>>>>>

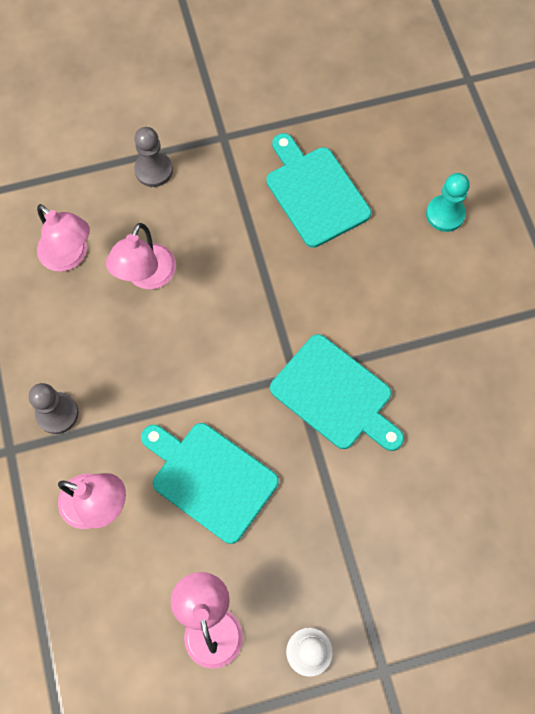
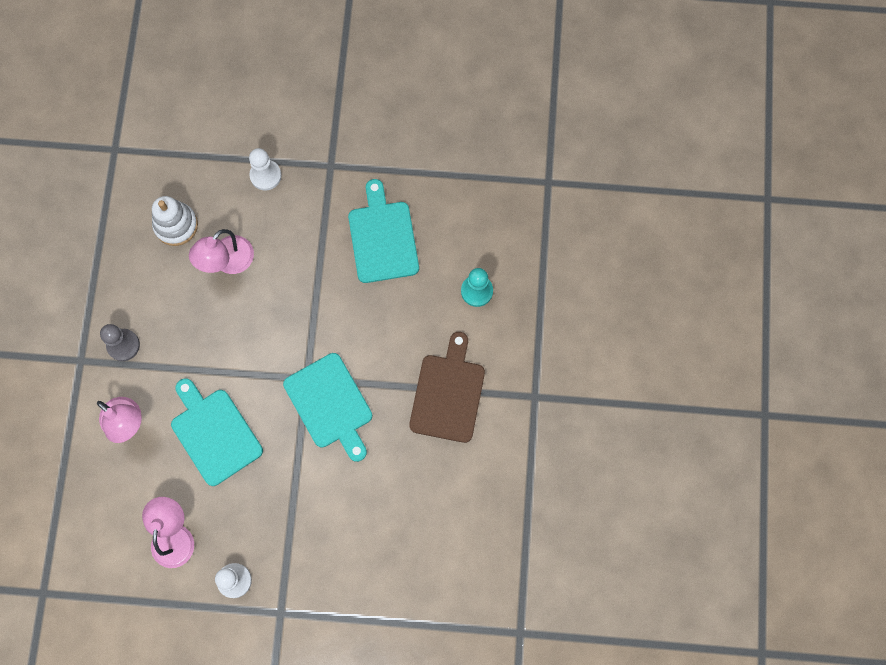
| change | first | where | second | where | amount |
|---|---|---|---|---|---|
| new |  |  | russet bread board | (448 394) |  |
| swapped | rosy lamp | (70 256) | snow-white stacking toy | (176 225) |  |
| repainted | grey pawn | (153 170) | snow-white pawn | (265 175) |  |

<<<<<

Locate the string "snow" in the listing above and copy every line where it occurs.

| swapped | rosy lamp | (70 256) | snow-white stacking toy | (176 225) |  |
| repainted | grey pawn | (153 170) | snow-white pawn | (265 175) |  |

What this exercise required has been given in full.